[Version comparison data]
═══
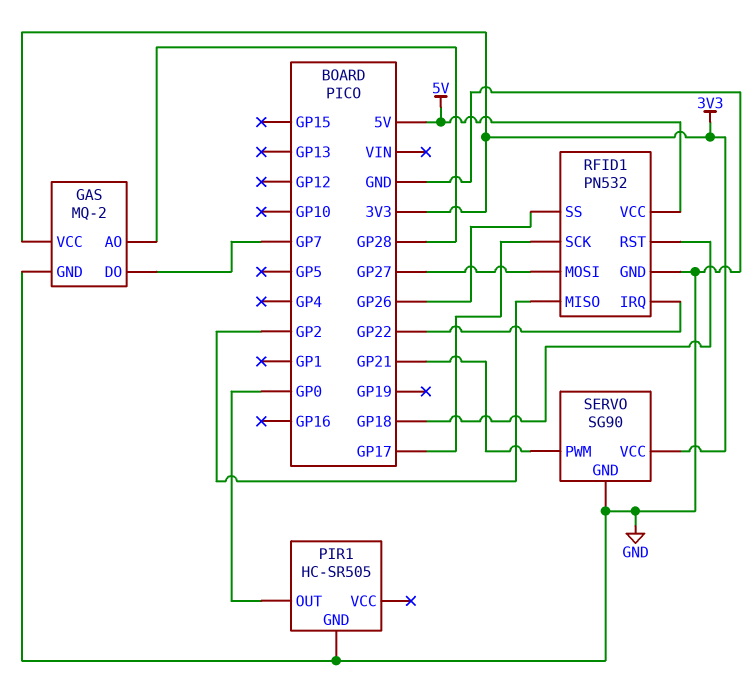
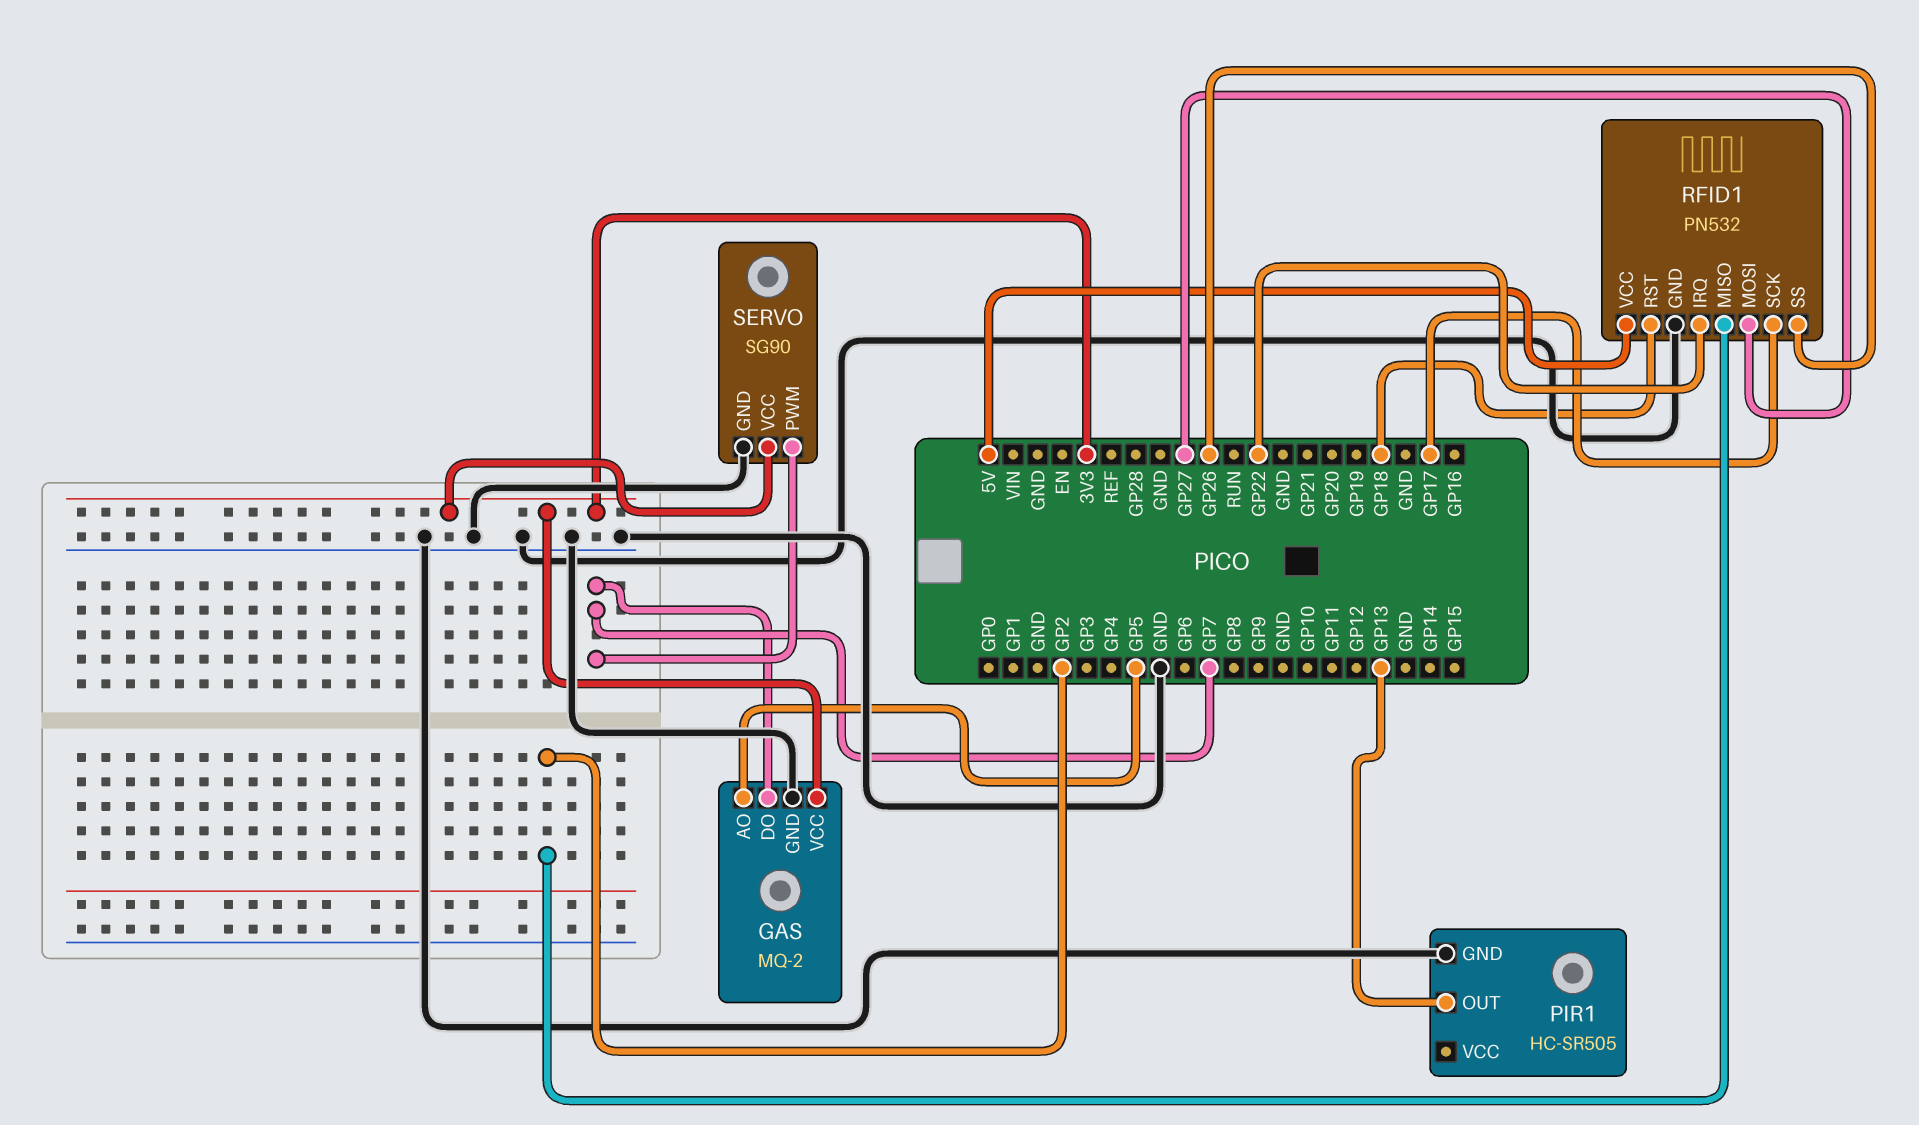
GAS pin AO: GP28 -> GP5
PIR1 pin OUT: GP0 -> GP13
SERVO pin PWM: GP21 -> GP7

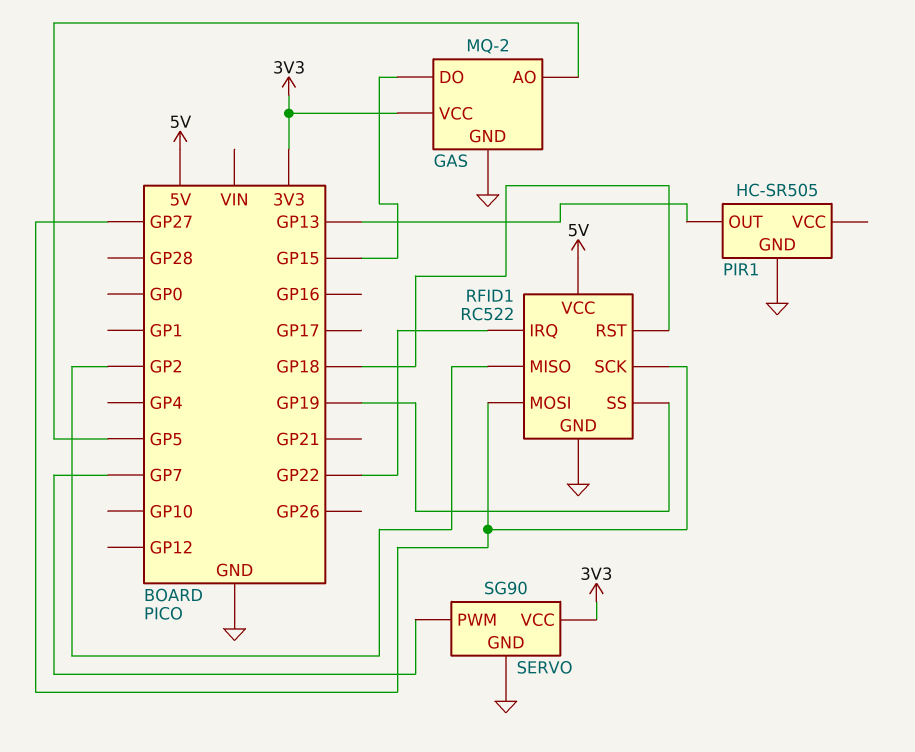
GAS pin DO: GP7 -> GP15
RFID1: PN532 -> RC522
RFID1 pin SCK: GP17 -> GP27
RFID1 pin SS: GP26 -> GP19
═══
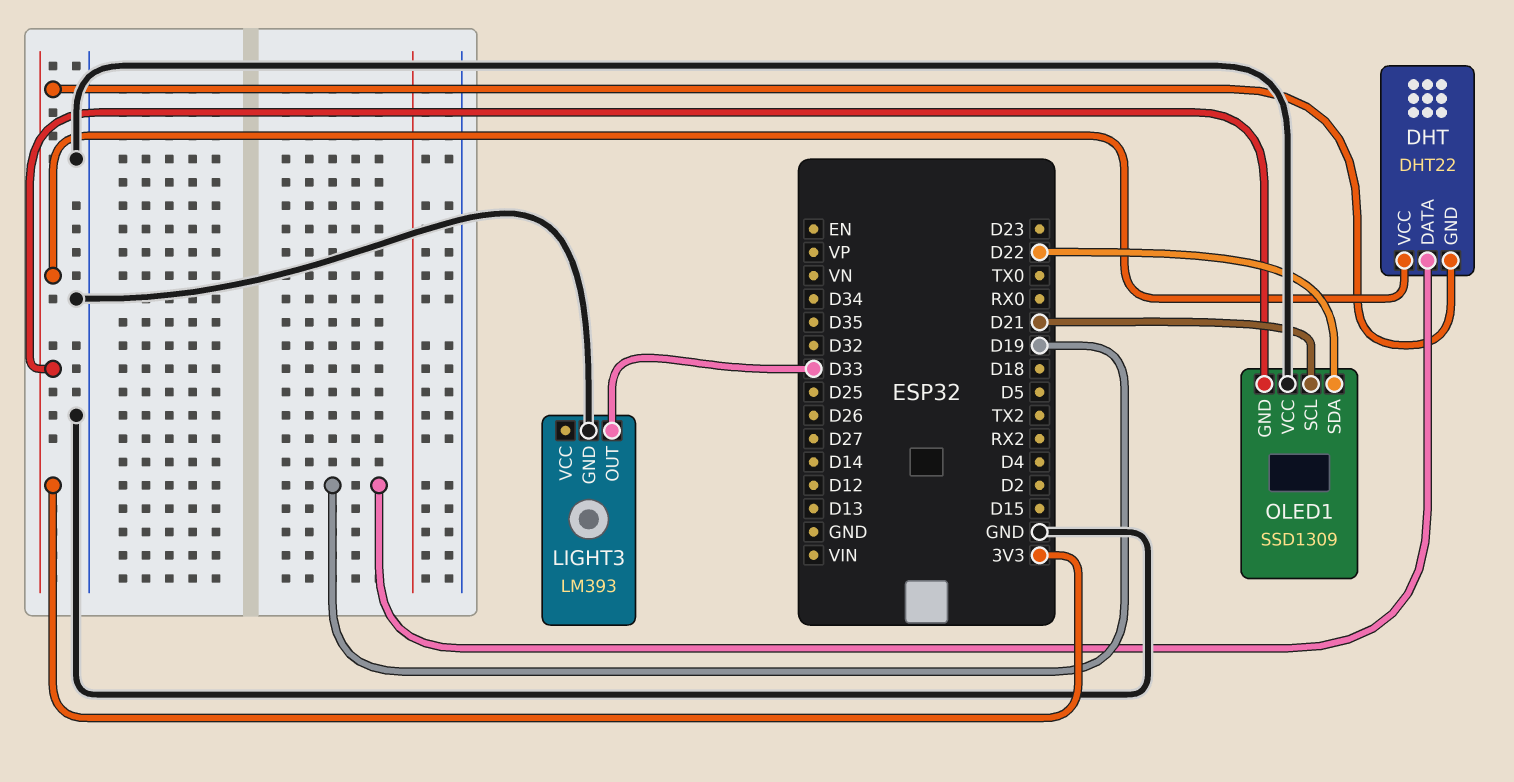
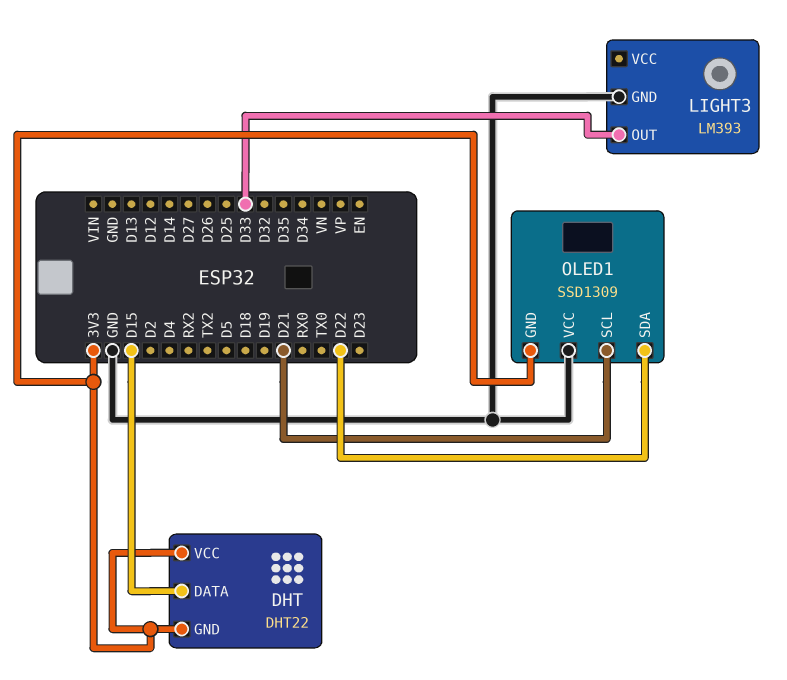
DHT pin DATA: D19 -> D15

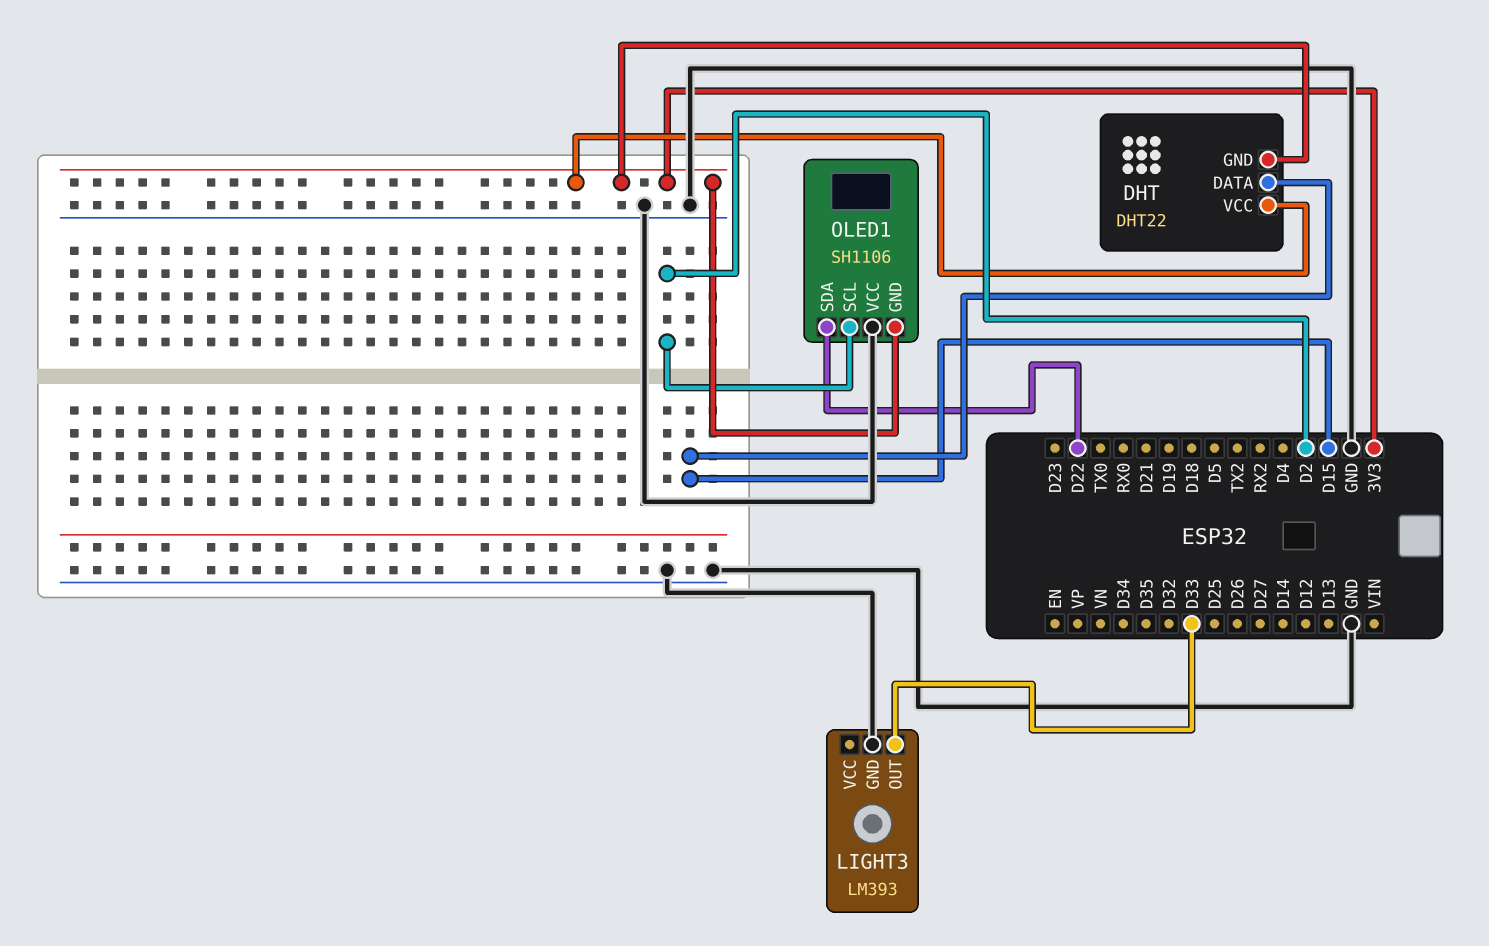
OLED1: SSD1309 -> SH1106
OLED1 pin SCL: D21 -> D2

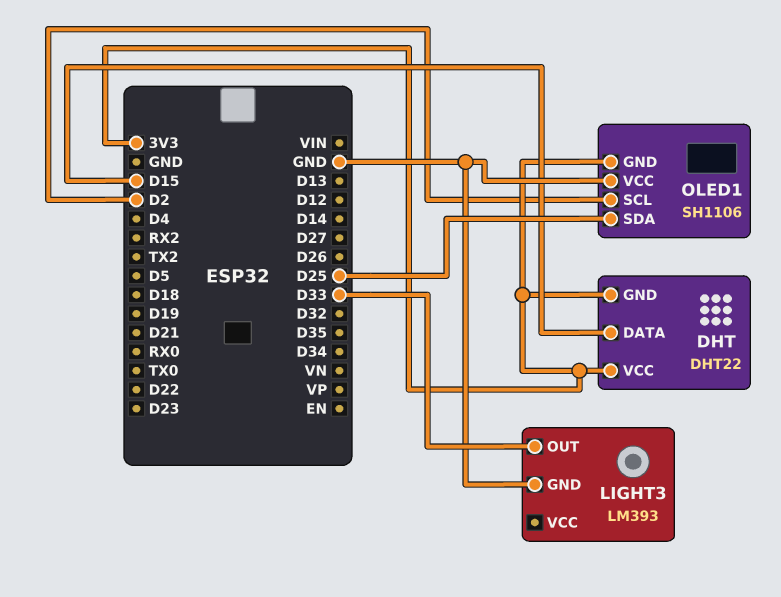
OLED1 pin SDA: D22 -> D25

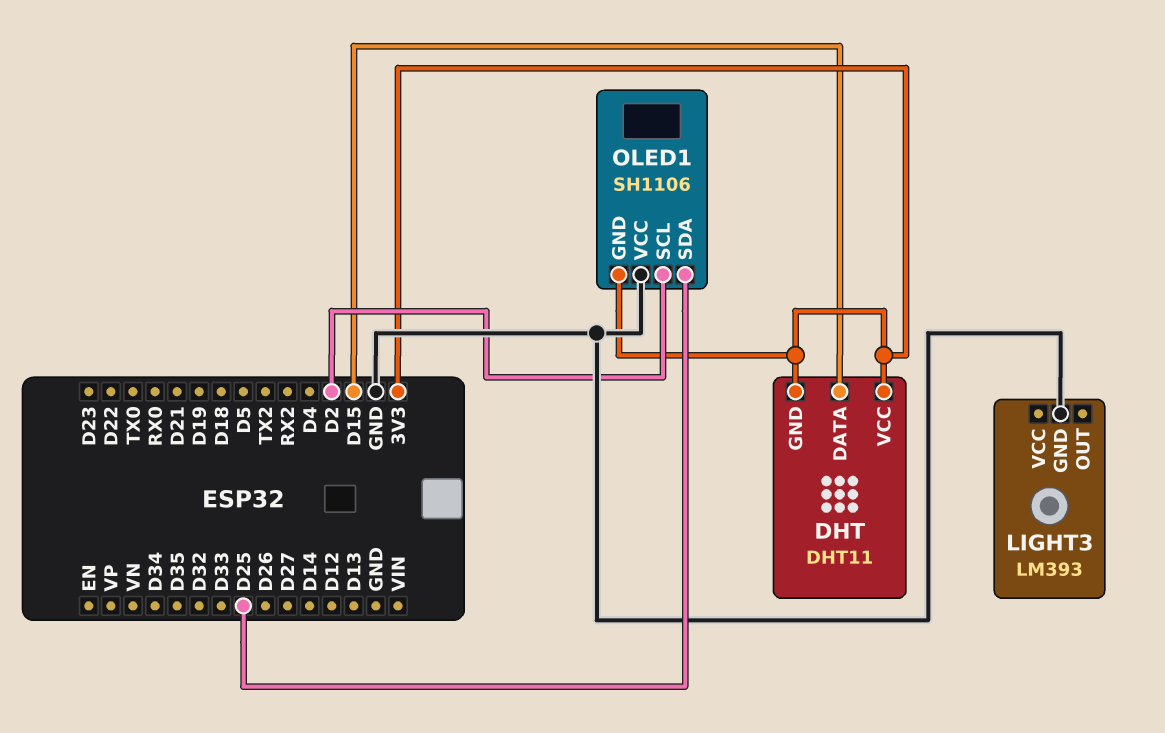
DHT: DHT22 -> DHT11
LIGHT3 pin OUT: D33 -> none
═══
## Your objective
Treat the line with "GAS pin AO: GP28 -> GP5" as the start and the line with "RFID1 pin SS: GP26 -> GP19" as the end, and return exactly that span of the data above, both ends included, without pictures.

## Your response
GAS pin AO: GP28 -> GP5
PIR1 pin OUT: GP0 -> GP13
SERVO pin PWM: GP21 -> GP7

GAS pin DO: GP7 -> GP15
RFID1: PN532 -> RC522
RFID1 pin SCK: GP17 -> GP27
RFID1 pin SS: GP26 -> GP19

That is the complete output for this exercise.